▶ Records to process:
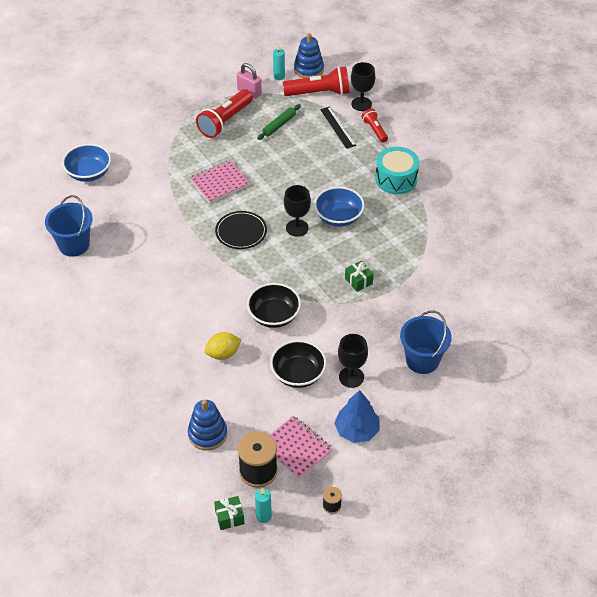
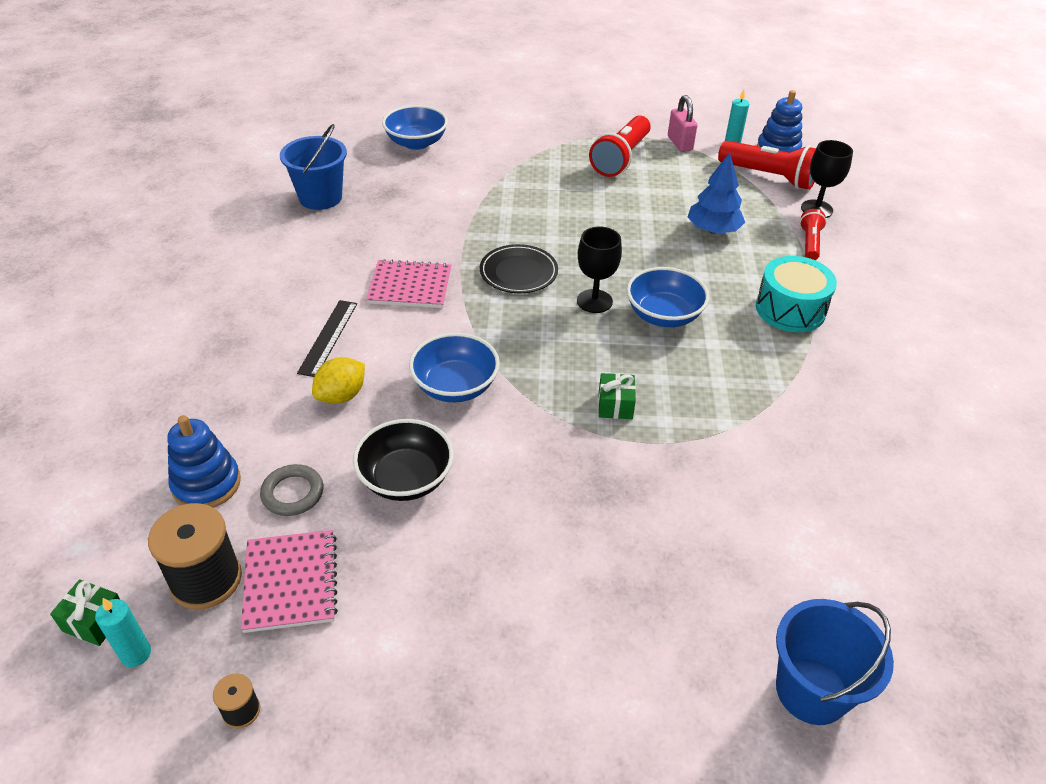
camera: 35 degrees right, 5 degrees down
pink notebook [190,160,250,203] -> pink notebook moved to [366,259,451,308]
red flashlight [196,89,253,138] -> red flashlight turned 45 degrees counterclockwise [589,115,651,177]
yellow lemon [204,332,242,360] -> yellow lemon turned 60 degrees counterclockwise [312,357,365,404]
black bowl [247,283,301,328] -> blue bowl [409,333,500,403]
green rolling pin [257,104,301,140] -> none
black ruler [320,107,356,149] -> black ruler moved to [297,300,357,377]
blue tree [334,390,380,443] -> blue tree moved to [688,152,745,234]
black goblet [338,334,368,388] -> none
blue bucket [400,310,452,374] -> blue bucket moved to [776,599,894,725]
none -> grey ring [260,464,323,516]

▶ Work instruction: The expected output is an exact copy of the lines from the top of the data above through the line containing "black ruler [320,107,356,149]", both included, with every picture omitted.

▶ Answer box:
camera: 35 degrees right, 5 degrees down
pink notebook [190,160,250,203] -> pink notebook moved to [366,259,451,308]
red flashlight [196,89,253,138] -> red flashlight turned 45 degrees counterclockwise [589,115,651,177]
yellow lemon [204,332,242,360] -> yellow lemon turned 60 degrees counterclockwise [312,357,365,404]
black bowl [247,283,301,328] -> blue bowl [409,333,500,403]
green rolling pin [257,104,301,140] -> none
black ruler [320,107,356,149] -> black ruler moved to [297,300,357,377]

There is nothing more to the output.